▸ Objective: Copy the rows below with every "labelled" replaced by "annotated" and all other wording unchanged. Omit the pictures.

↓↓↓

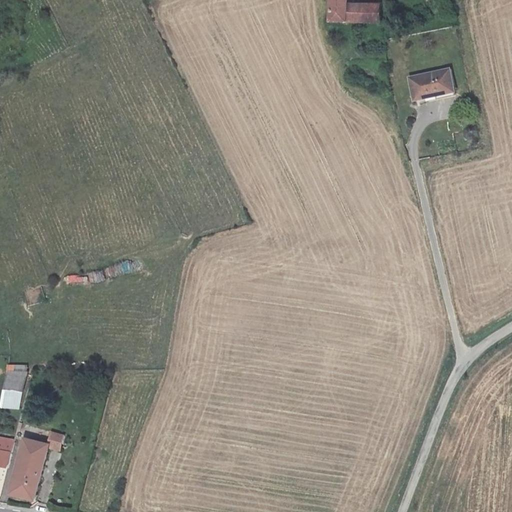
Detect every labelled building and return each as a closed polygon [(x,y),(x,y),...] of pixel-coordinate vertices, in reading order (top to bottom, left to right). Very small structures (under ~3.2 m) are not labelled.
[(379,21),(380,5),(347,5),(347,0),(328,0),(327,21),(358,21),(379,21)] [(391,5),(380,5),(379,21),(382,21),(391,19),(391,5)] [(449,69),(408,77),(413,102),(436,97),(435,92),(453,88),(449,69)] [(42,288),(28,291),(31,304),(45,301),(42,288)] [(0,406),(0,407),(18,409),(27,372),(27,365),(7,366),(7,372),(0,406)] [(32,501),(46,448),(59,452),(63,435),(50,432),(47,444),(23,438),(9,495),(32,501)] [(0,468),(9,469),(16,438),(0,435),(0,468)]
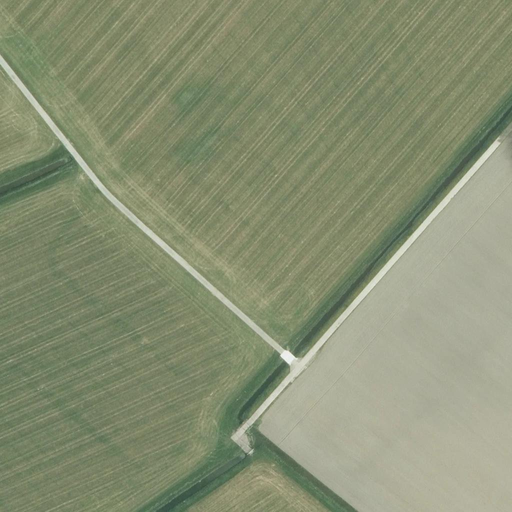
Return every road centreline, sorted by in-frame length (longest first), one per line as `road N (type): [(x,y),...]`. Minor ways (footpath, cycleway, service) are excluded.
road 1 (track): [(250,451),(235,437),(511,125)]
road 2 (track): [(298,366),(106,193),(0,59)]
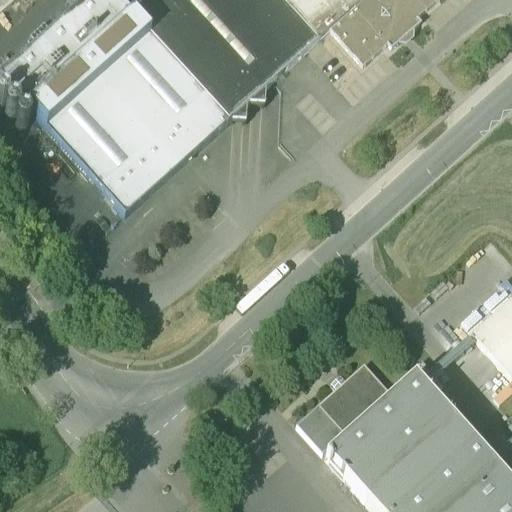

↑↑↑

▸ Response to this task:
Detect every annotated building and return each as a closed polygon [(x,y),(x,y),...] of pixel-coordinate vertices, in reading order (top to bottom, left to right). Very small structures (under ~3.2 m) are not annotated.
[(379,21),(380,5),(347,5),(347,0),(328,0),(327,21),(358,21),(379,21)] [(391,5),(380,5),(379,21),(382,21),(391,19),(391,5)] [(449,69),(408,77),(413,102),(436,97),(435,92),(453,88),(449,69)] [(42,288),(28,291),(31,304),(45,301),(42,288)] [(0,406),(0,407),(18,409),(27,372),(27,365),(7,366),(7,372),(0,406)] [(32,501),(46,448),(59,452),(63,435),(50,432),(47,444),(23,438),(9,495),(32,501)] [(0,468),(9,469),(16,438),(0,435),(0,468)]
Return every road centreline, sorted by in-frame length (longest first), one per line as `road N (type): [(x,y),...]`. Minor ways (footpath, cycleway, service) are excluded.
road 1 (track): [(250,451),(235,437),(511,125)]
road 2 (track): [(298,366),(106,193),(0,59)]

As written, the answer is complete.